• [Problem requirements]
Please copy exactly the lines that run from the start of the entries to the line containing "L3: 4.7mH (N_3, N_5) -> none", inclusive.

• [Data supplied]
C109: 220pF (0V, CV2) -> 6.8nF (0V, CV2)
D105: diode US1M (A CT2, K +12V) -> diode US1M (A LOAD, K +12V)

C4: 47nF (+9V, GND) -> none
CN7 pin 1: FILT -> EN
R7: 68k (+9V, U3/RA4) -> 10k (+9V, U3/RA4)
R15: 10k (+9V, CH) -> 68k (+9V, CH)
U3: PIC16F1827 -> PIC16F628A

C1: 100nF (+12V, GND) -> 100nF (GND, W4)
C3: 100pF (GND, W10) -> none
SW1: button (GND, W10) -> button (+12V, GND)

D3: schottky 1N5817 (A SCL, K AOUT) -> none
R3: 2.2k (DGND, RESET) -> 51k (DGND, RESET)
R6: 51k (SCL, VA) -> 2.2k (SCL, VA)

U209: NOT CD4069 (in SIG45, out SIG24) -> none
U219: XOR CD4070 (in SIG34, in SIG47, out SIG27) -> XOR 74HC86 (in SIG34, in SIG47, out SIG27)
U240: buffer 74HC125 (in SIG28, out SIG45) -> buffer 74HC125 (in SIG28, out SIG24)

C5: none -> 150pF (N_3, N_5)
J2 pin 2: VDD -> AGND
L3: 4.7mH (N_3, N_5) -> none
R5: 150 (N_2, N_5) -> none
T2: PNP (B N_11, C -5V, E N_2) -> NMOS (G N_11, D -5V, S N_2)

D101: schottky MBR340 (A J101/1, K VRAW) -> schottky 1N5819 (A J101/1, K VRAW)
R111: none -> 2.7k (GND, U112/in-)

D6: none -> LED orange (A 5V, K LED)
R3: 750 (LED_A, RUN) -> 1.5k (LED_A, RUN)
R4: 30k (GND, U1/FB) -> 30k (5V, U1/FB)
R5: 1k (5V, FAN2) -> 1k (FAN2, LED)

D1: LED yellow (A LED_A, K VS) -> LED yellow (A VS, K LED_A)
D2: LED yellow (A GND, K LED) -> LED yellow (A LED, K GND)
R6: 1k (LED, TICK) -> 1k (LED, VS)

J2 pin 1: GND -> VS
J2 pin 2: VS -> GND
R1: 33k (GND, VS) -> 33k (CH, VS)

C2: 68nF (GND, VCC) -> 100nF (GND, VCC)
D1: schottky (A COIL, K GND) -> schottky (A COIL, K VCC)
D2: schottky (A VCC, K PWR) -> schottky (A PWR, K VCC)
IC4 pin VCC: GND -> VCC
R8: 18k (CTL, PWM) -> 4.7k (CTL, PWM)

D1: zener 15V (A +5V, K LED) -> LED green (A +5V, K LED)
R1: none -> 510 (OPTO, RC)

• [Problem solution]
C109: 220pF (0V, CV2) -> 6.8nF (0V, CV2)
D105: diode US1M (A CT2, K +12V) -> diode US1M (A LOAD, K +12V)

C4: 47nF (+9V, GND) -> none
CN7 pin 1: FILT -> EN
R7: 68k (+9V, U3/RA4) -> 10k (+9V, U3/RA4)
R15: 10k (+9V, CH) -> 68k (+9V, CH)
U3: PIC16F1827 -> PIC16F628A

C1: 100nF (+12V, GND) -> 100nF (GND, W4)
C3: 100pF (GND, W10) -> none
SW1: button (GND, W10) -> button (+12V, GND)

D3: schottky 1N5817 (A SCL, K AOUT) -> none
R3: 2.2k (DGND, RESET) -> 51k (DGND, RESET)
R6: 51k (SCL, VA) -> 2.2k (SCL, VA)

U209: NOT CD4069 (in SIG45, out SIG24) -> none
U219: XOR CD4070 (in SIG34, in SIG47, out SIG27) -> XOR 74HC86 (in SIG34, in SIG47, out SIG27)
U240: buffer 74HC125 (in SIG28, out SIG45) -> buffer 74HC125 (in SIG28, out SIG24)

C5: none -> 150pF (N_3, N_5)
J2 pin 2: VDD -> AGND
L3: 4.7mH (N_3, N_5) -> none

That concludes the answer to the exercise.